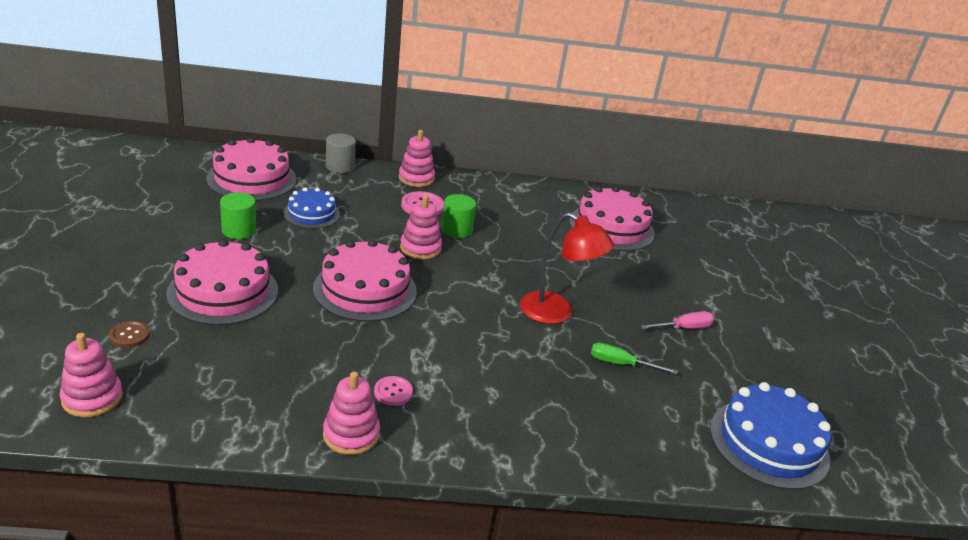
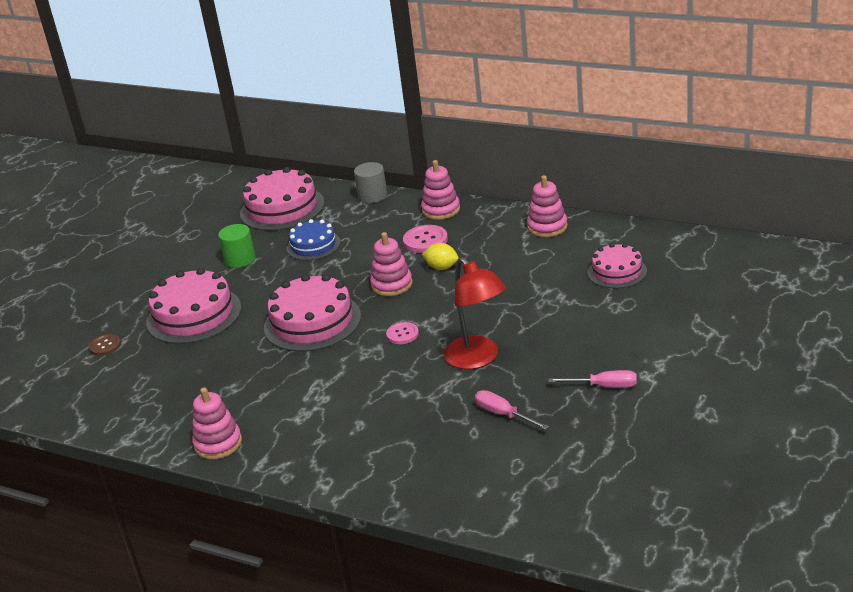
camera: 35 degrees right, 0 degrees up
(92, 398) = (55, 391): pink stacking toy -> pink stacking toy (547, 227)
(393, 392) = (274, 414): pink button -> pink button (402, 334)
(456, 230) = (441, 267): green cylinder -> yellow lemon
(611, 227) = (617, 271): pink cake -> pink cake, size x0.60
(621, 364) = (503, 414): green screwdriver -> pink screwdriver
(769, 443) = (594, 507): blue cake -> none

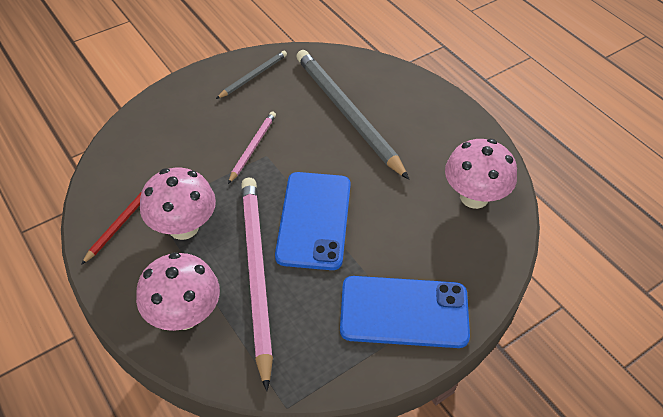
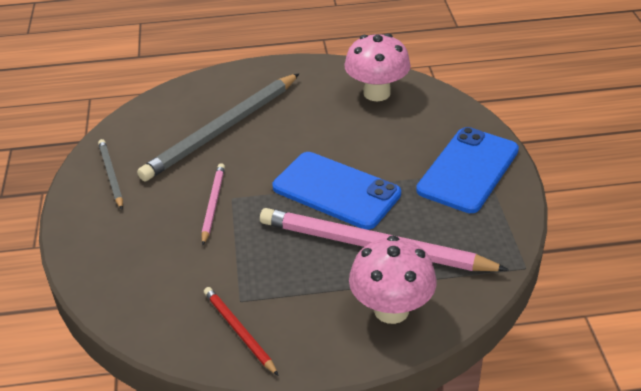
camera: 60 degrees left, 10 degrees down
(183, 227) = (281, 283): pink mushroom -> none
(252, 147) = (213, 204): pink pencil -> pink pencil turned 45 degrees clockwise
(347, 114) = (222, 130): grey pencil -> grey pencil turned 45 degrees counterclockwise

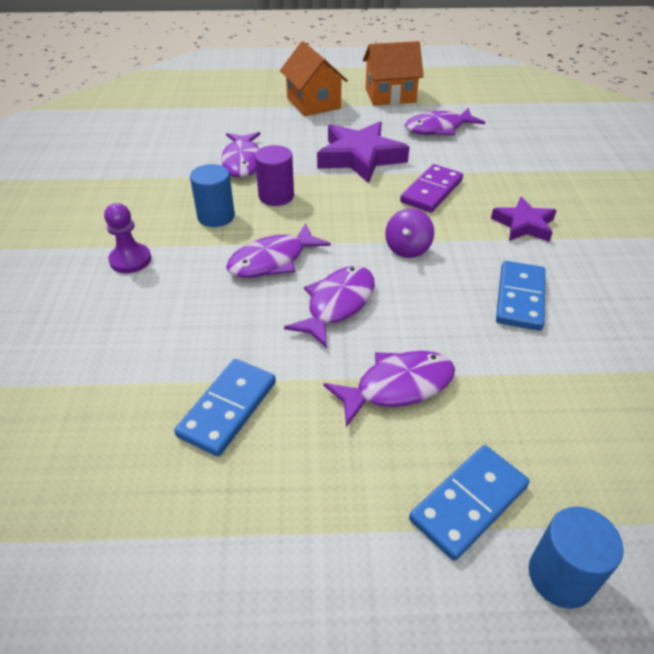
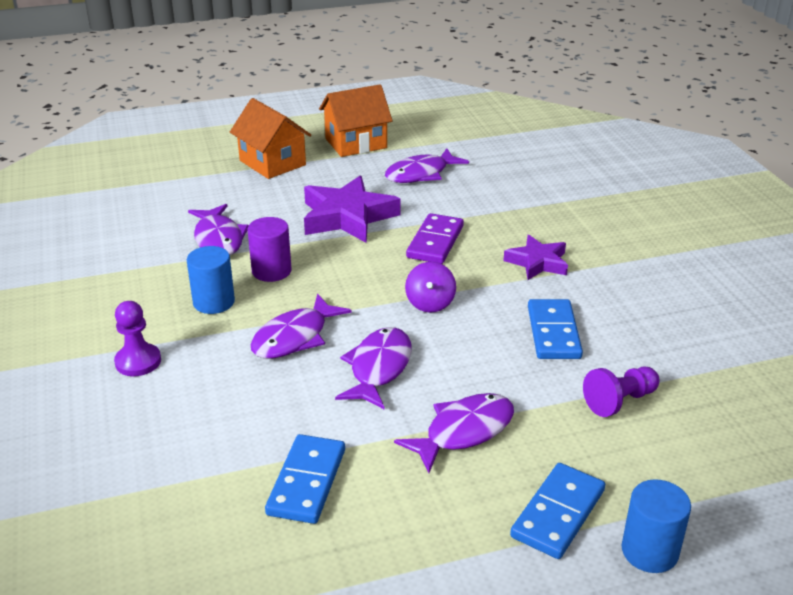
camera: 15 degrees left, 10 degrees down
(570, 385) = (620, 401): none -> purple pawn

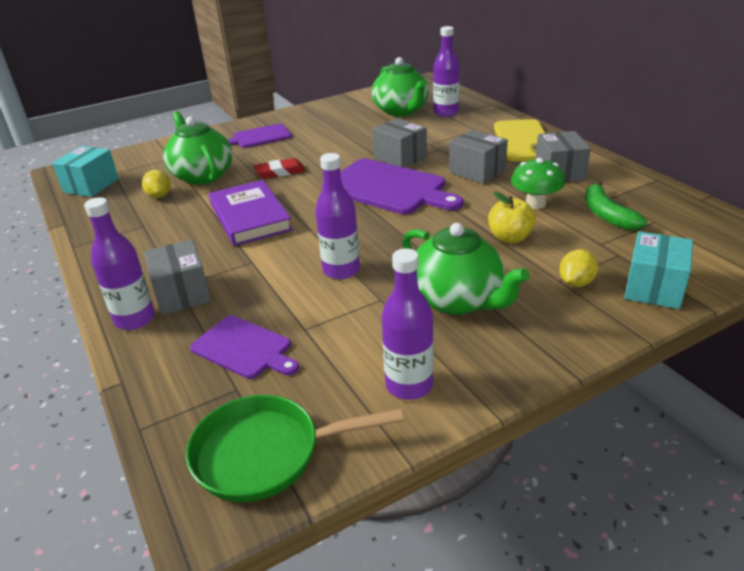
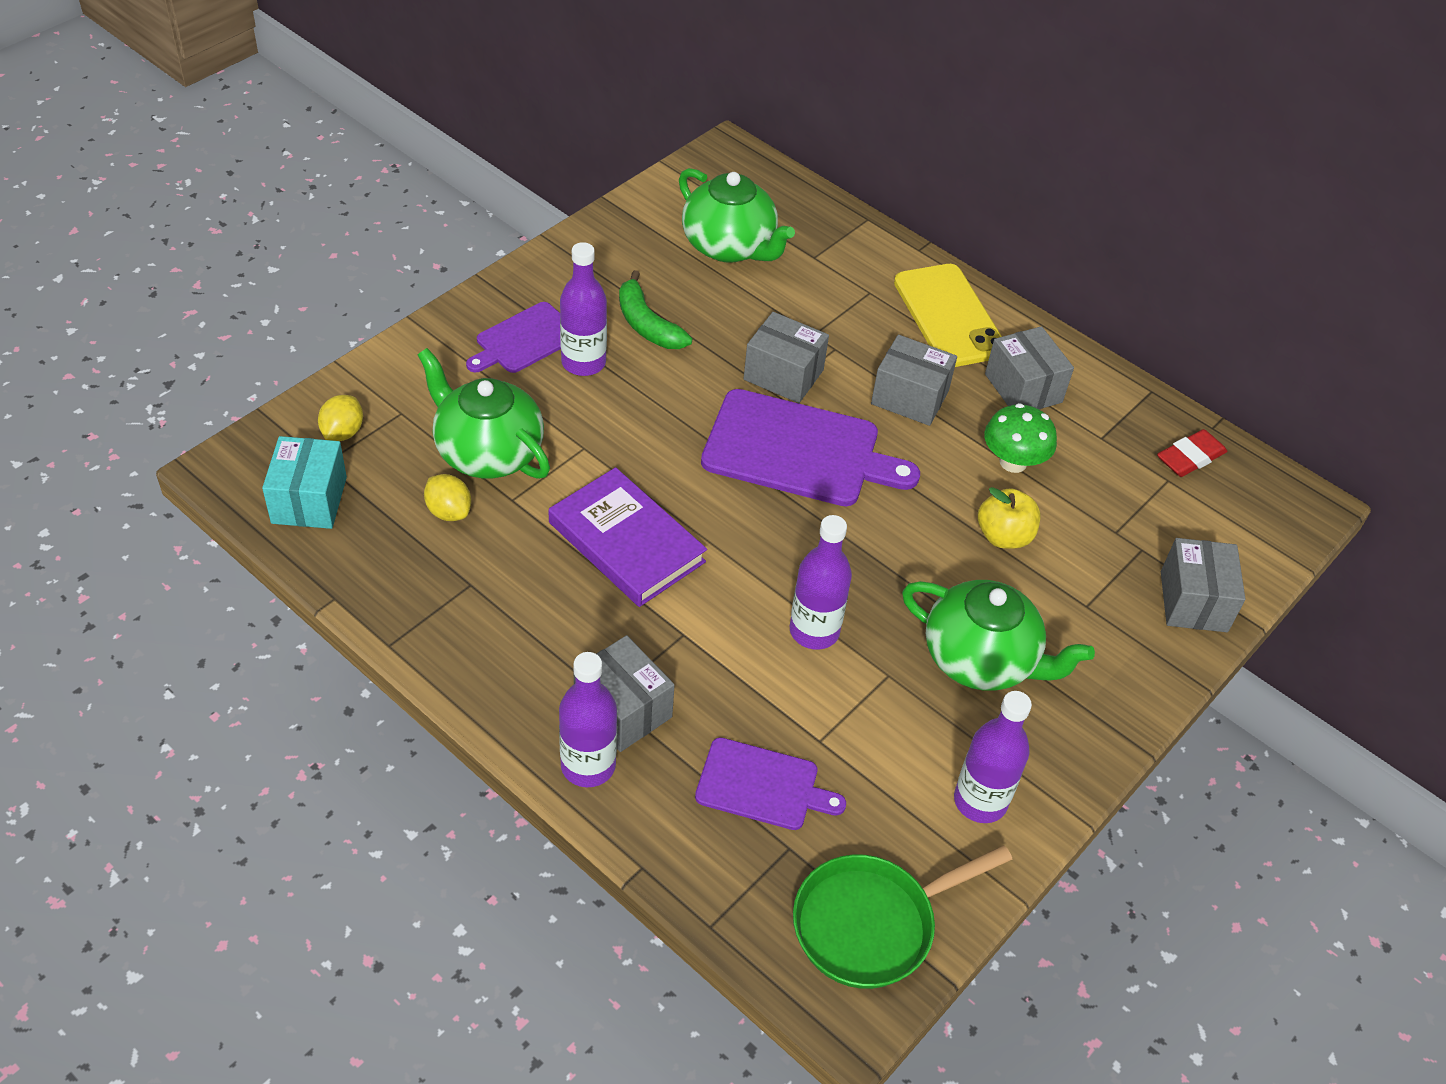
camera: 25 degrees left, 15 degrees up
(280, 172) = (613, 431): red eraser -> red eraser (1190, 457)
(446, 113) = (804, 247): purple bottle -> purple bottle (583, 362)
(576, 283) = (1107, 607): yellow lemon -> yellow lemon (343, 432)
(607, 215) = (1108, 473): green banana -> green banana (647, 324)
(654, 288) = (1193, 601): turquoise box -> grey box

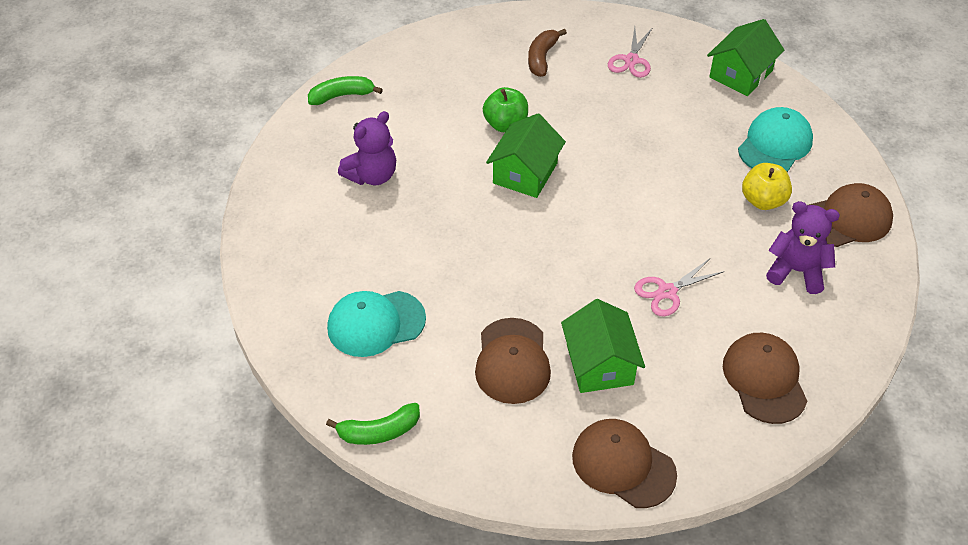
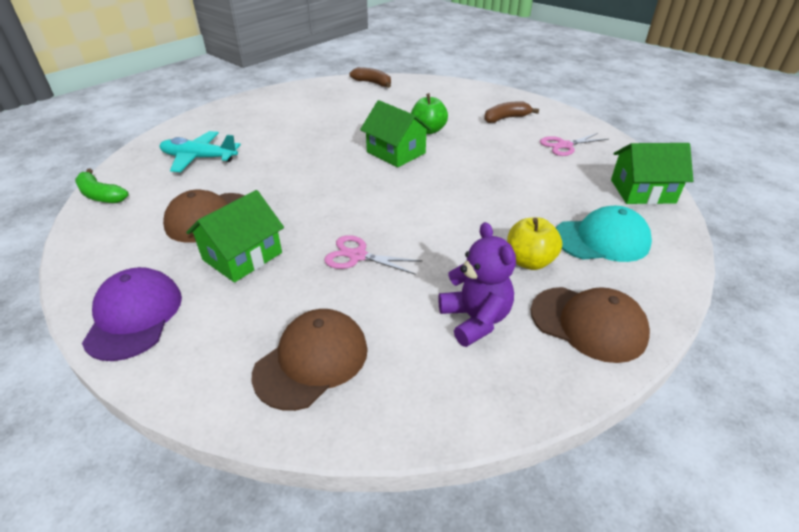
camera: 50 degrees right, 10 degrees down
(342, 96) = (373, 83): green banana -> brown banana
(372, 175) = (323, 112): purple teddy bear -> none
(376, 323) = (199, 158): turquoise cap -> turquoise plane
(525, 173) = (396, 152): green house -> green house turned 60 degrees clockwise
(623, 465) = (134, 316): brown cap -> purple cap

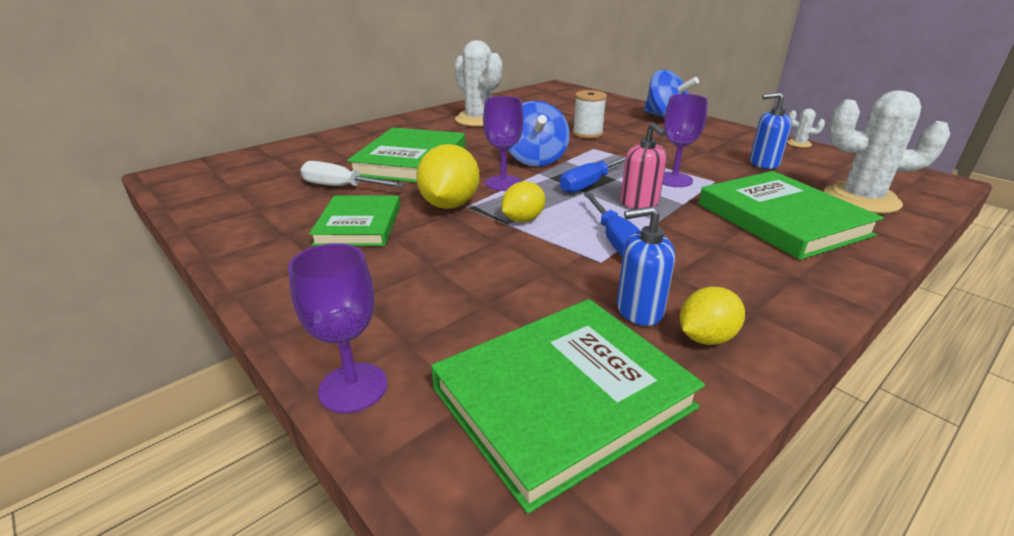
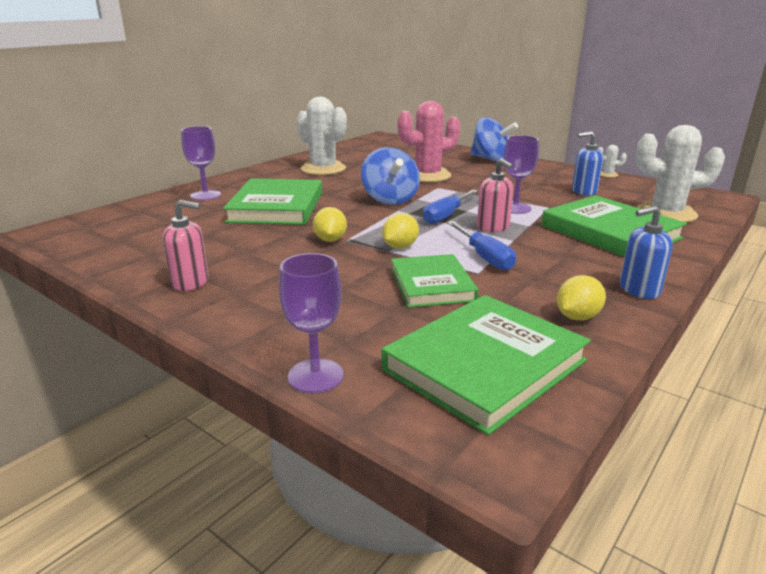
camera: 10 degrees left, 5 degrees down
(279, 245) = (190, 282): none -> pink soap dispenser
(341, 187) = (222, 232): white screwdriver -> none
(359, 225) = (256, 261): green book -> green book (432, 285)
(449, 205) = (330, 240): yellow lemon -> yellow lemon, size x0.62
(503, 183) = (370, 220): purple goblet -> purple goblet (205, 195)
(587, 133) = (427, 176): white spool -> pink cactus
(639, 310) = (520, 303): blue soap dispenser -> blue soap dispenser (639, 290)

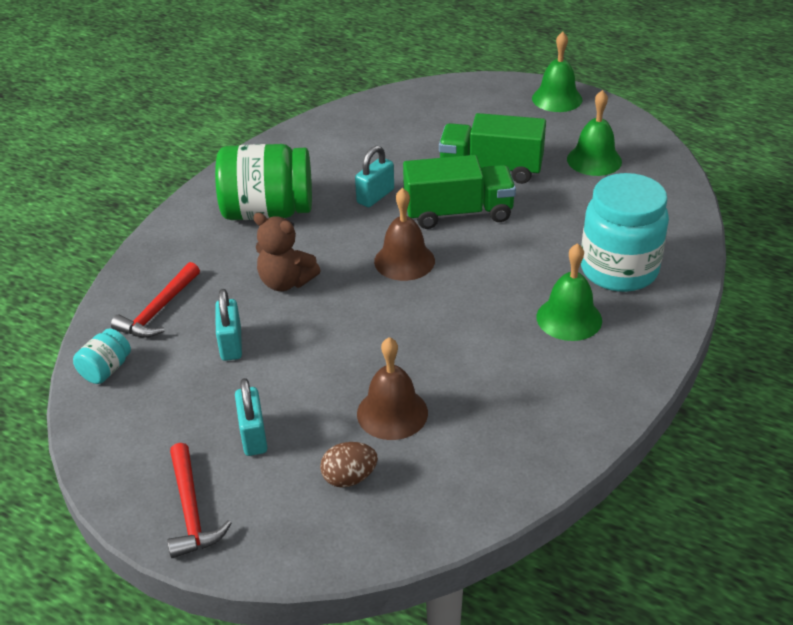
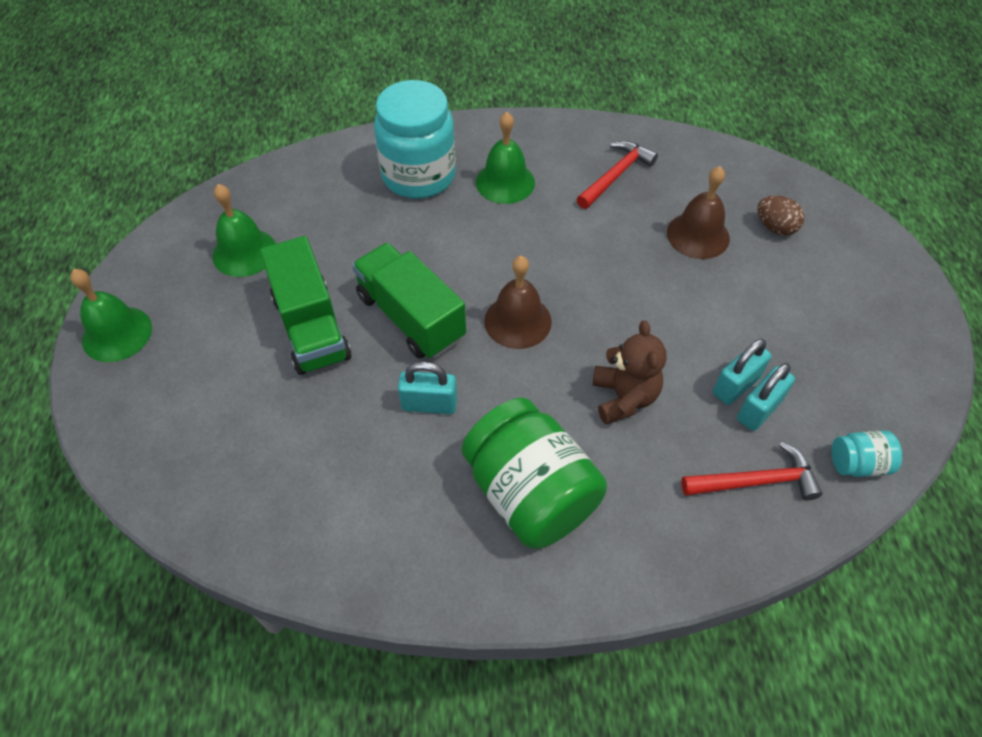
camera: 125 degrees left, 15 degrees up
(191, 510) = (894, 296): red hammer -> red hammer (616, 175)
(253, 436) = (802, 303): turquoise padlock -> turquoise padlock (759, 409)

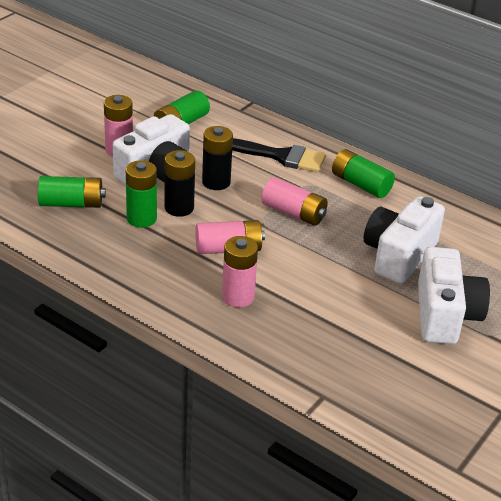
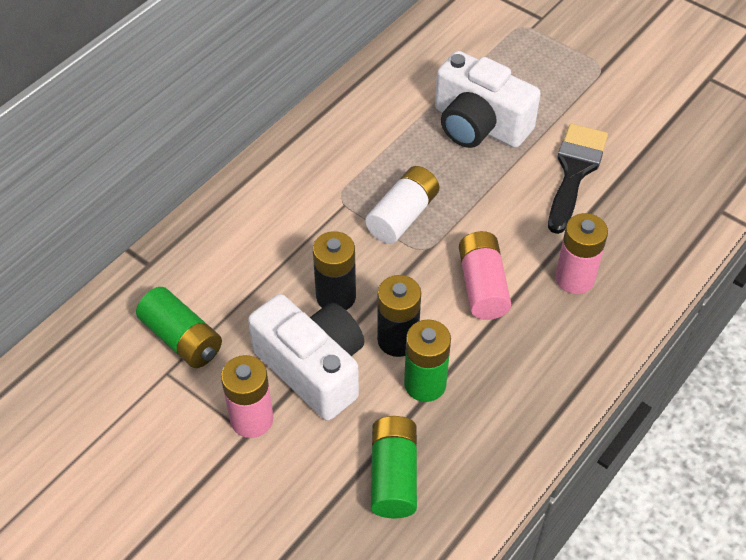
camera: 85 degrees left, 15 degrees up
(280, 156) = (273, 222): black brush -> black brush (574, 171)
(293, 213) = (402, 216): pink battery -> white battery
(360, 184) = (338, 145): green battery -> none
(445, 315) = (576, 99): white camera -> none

**********

[Exercise instructions]: Repeat, line for line and exactly, the material from its first line through the line that contains "camera: 125 degrees left, 15 degrees up", both ends included; no pictures belong in the copy.

[Answer to this task]:
camera: 35 degrees right, 0 degrees up
(92, 398) = (55, 391): pink stacking toy -> pink stacking toy (547, 227)
(393, 392) = (274, 414): pink button -> pink button (402, 334)
(456, 230) = (441, 267): green cylinder -> yellow lemon
(611, 227) = (617, 271): pink cake -> pink cake, size x0.60
(621, 364) = (503, 414): green screwdriver -> pink screwdriver
(769, 443) = (594, 507): blue cake -> none

camera: 60 degrees left, 10 degrees down
(183, 227) = (281, 283): pink mushroom -> none
(252, 147) = (213, 204): pink pencil -> pink pencil turned 45 degrees clockwise
(347, 114) = (222, 130): grey pencil -> grey pencil turned 45 degrees counterclockwise

camera: 15 degrees left, 10 degrees down
(570, 385) = (620, 401): none -> purple pawn

camera: 25 degrees left, 15 degrees up
(280, 172) = (613, 431): red eraser -> red eraser (1190, 457)
(446, 113) = (804, 247): purple bottle -> purple bottle (583, 362)
(576, 283) = (1107, 607): yellow lemon -> yellow lemon (343, 432)
(607, 215) = (1108, 473): green banana -> green banana (647, 324)
(654, 288) = (1193, 601): turquoise box -> grey box

camera: 50 degrees right, 10 degrees down
(342, 96) = (373, 83): green banana -> brown banana
(372, 175) = (323, 112): purple teddy bear -> none
(376, 323) = (199, 158): turquoise cap -> turquoise plane
(525, 173) = (396, 152): green house -> green house turned 60 degrees clockwise
(623, 465) = (134, 316): brown cap -> purple cap

camera: 10 degrees left, 5 degrees down
(279, 245) = (190, 282): none -> pink soap dispenser
(341, 187) = (222, 232): white screwdriver -> none
(359, 225) = (256, 261): green book -> green book (432, 285)
(449, 205) = (330, 240): yellow lemon -> yellow lemon, size x0.62
(503, 183) = (370, 220): purple goblet -> purple goblet (205, 195)
(587, 133) = (427, 176): white spool -> pink cactus
(639, 310) = (520, 303): blue soap dispenser -> blue soap dispenser (639, 290)

camera: 125 degrees left, 15 degrees up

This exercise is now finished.